→ **Exercise goal**
Word for word, restate the records that come next, omitting the images.

→ **Supplied data**
=== Section Start ===
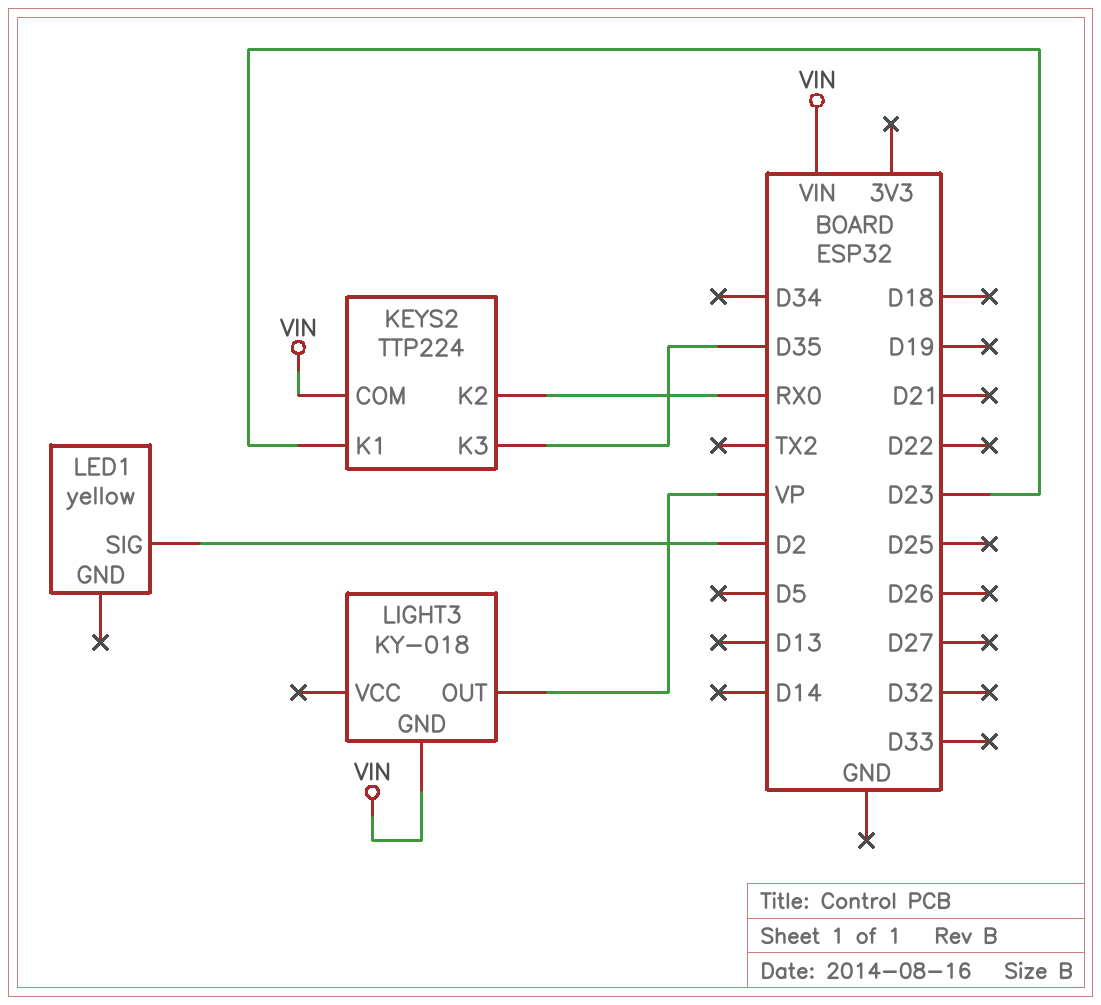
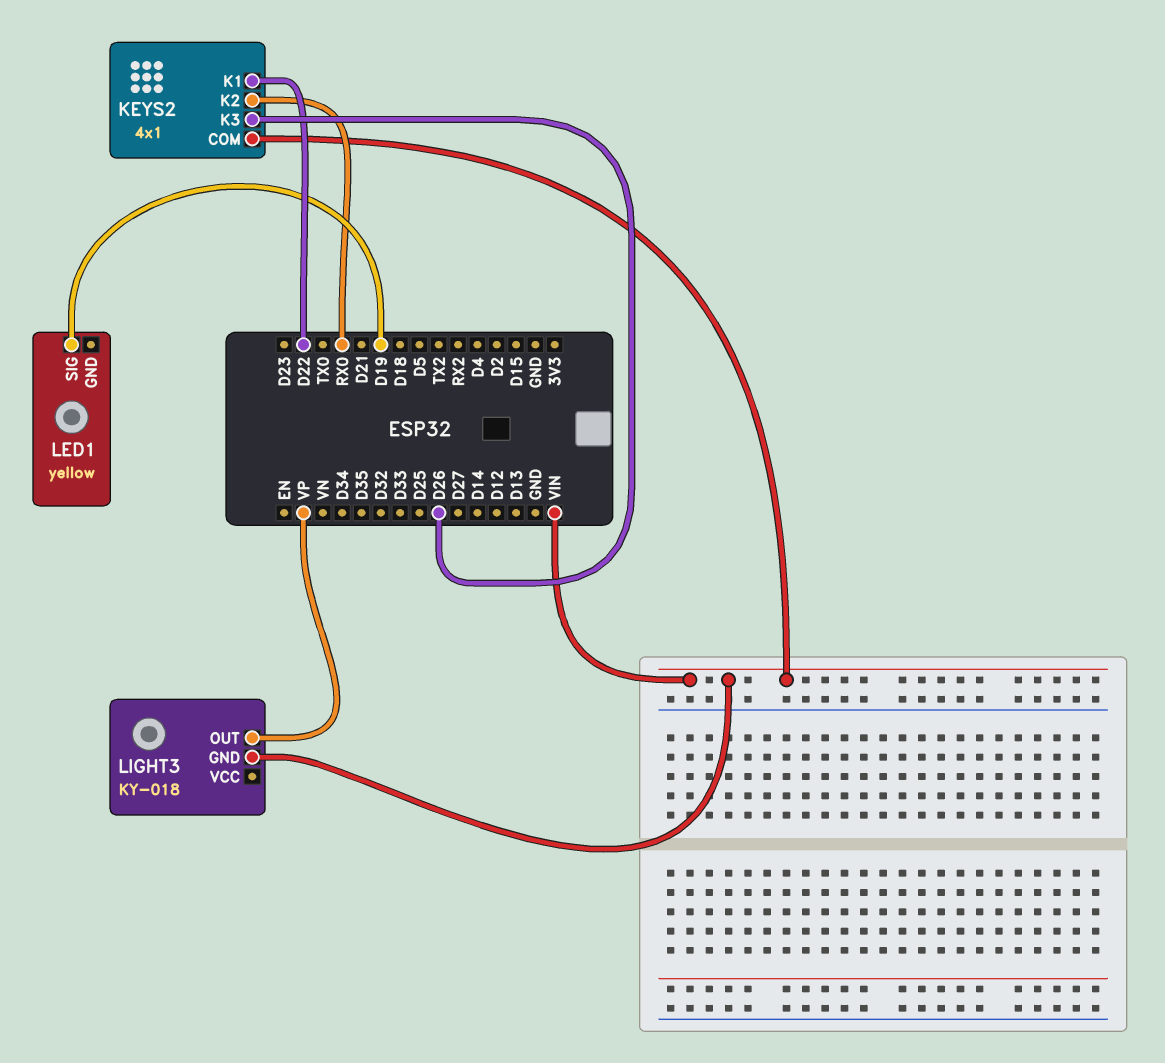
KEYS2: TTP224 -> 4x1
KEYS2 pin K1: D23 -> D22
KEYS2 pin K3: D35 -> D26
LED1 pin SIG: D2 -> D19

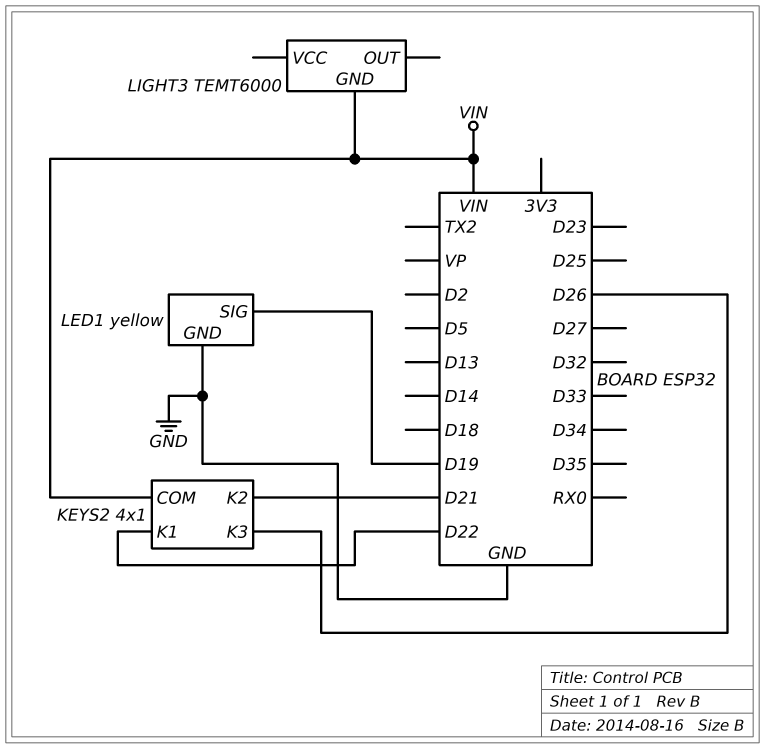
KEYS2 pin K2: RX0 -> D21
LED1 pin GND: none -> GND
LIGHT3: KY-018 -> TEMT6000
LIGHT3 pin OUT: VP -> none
=== Section End ===
→ **Exercise result**
KEYS2: TTP224 -> 4x1
KEYS2 pin K1: D23 -> D22
KEYS2 pin K3: D35 -> D26
LED1 pin SIG: D2 -> D19

KEYS2 pin K2: RX0 -> D21
LED1 pin GND: none -> GND
LIGHT3: KY-018 -> TEMT6000
LIGHT3 pin OUT: VP -> none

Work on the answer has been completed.